◆ Supplied records ◆
━━━━━━━━━━
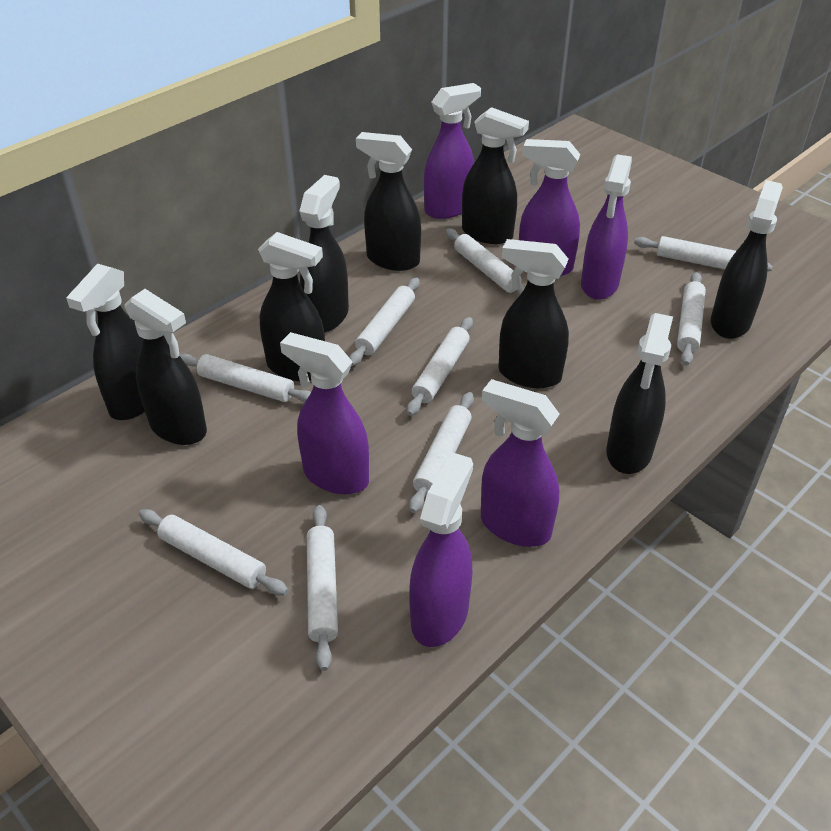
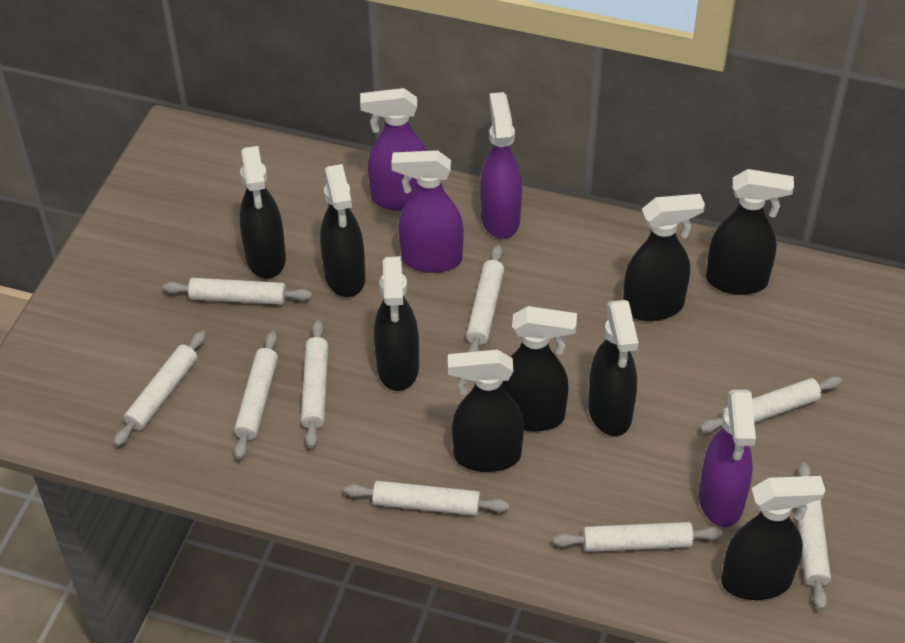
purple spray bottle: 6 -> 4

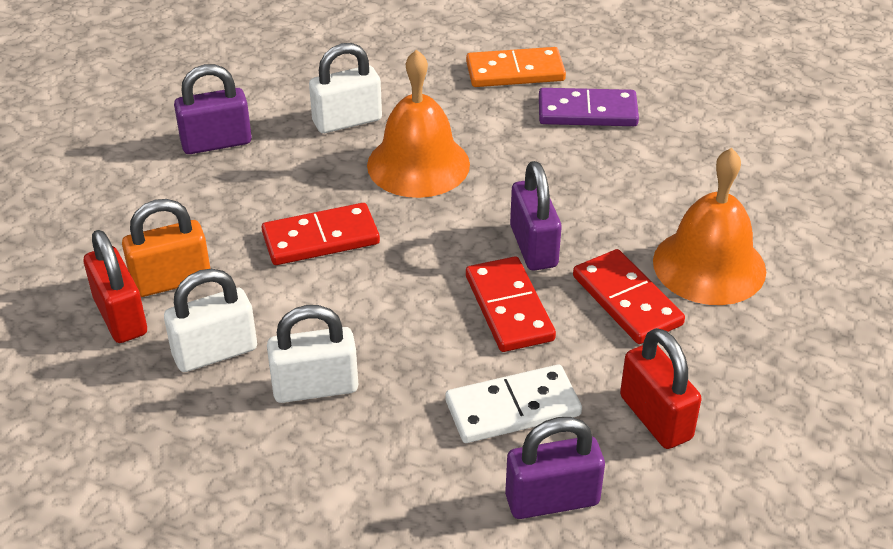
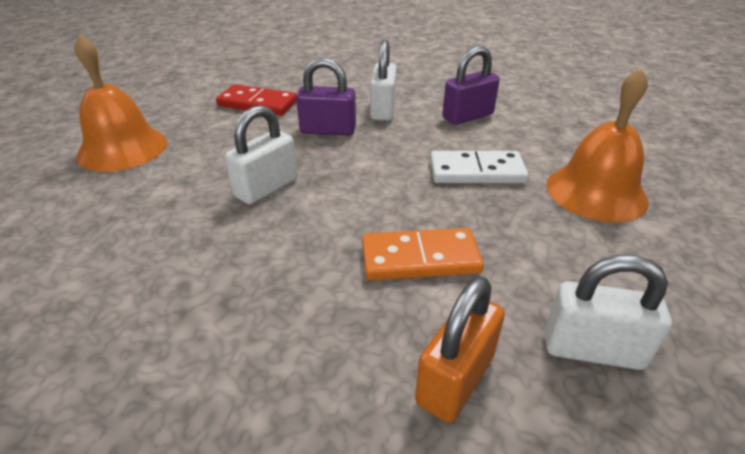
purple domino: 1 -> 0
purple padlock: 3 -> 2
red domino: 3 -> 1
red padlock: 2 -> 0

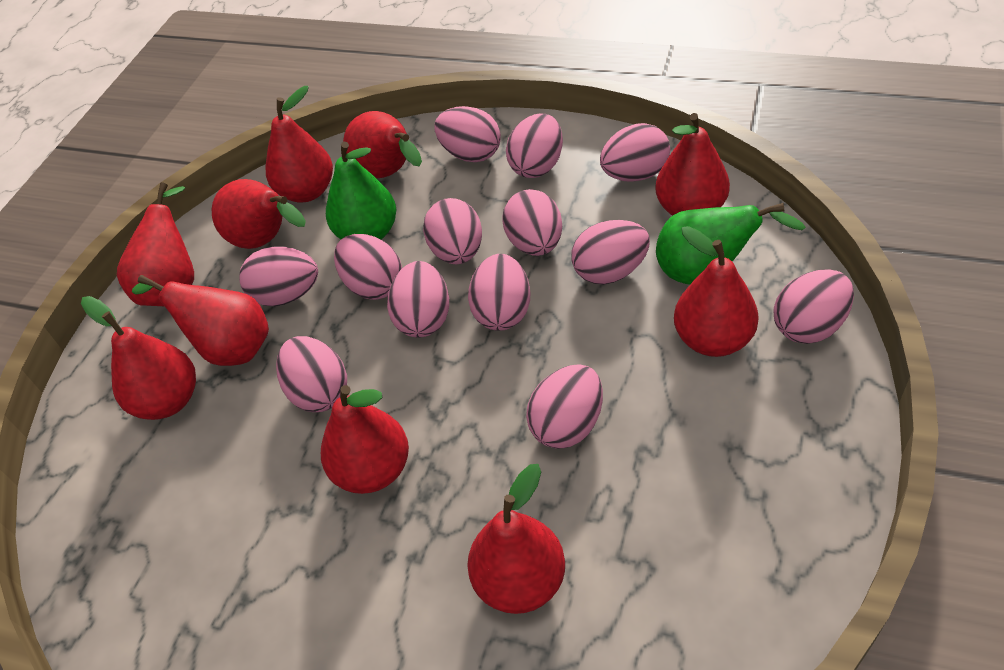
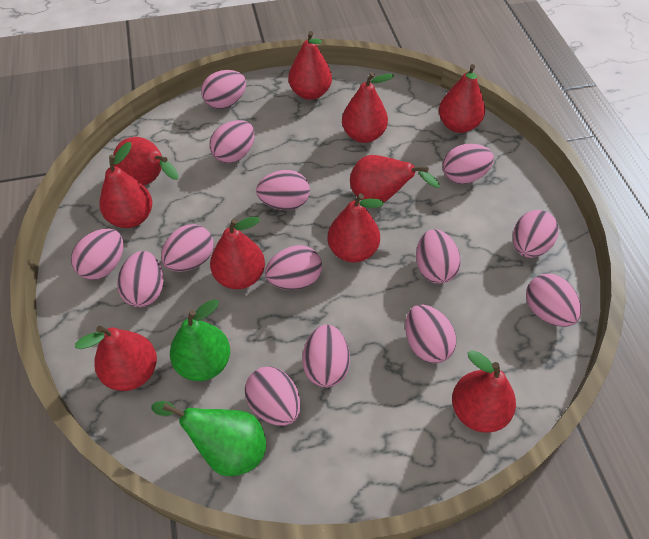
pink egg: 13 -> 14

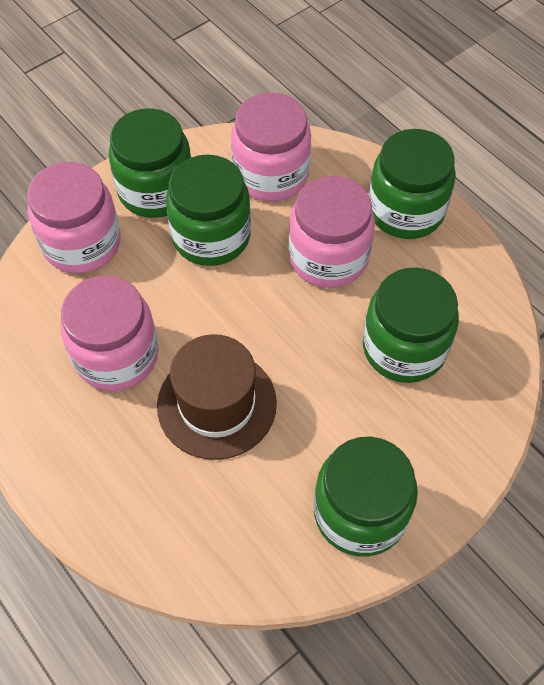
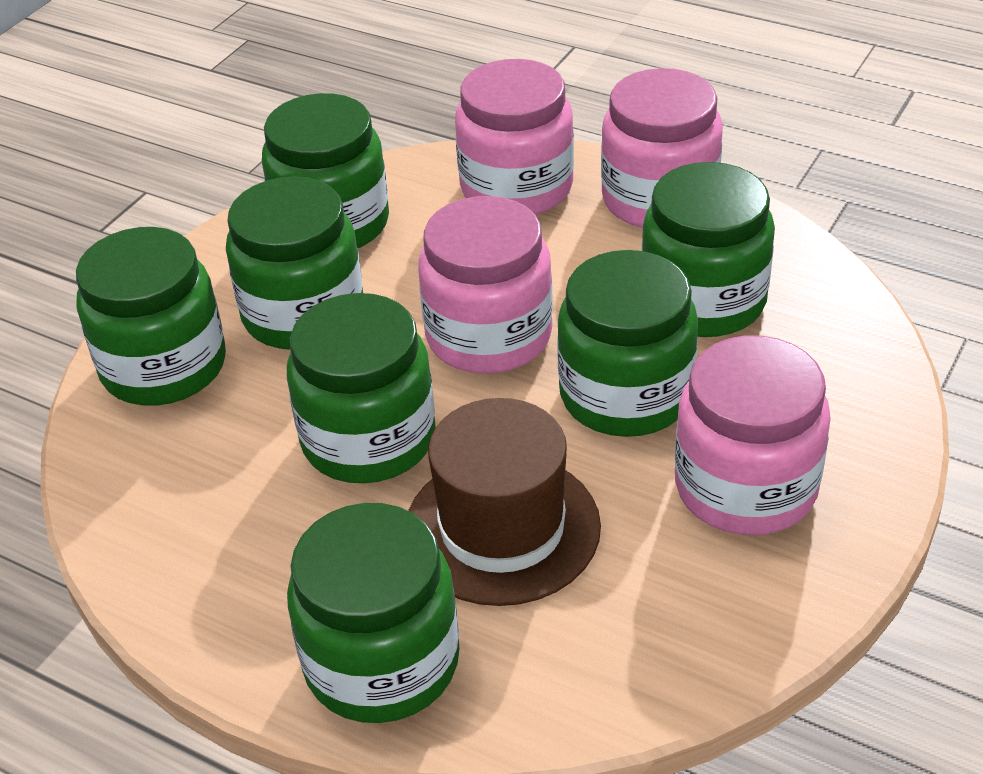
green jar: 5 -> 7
━━━━━━━━━━
◆ Task to complete ◆
Which lines of the material above hold the string "purple"? Pull them out.

◆ Result of the task ◆
purple spray bottle: 6 -> 4
purple domino: 1 -> 0
purple padlock: 3 -> 2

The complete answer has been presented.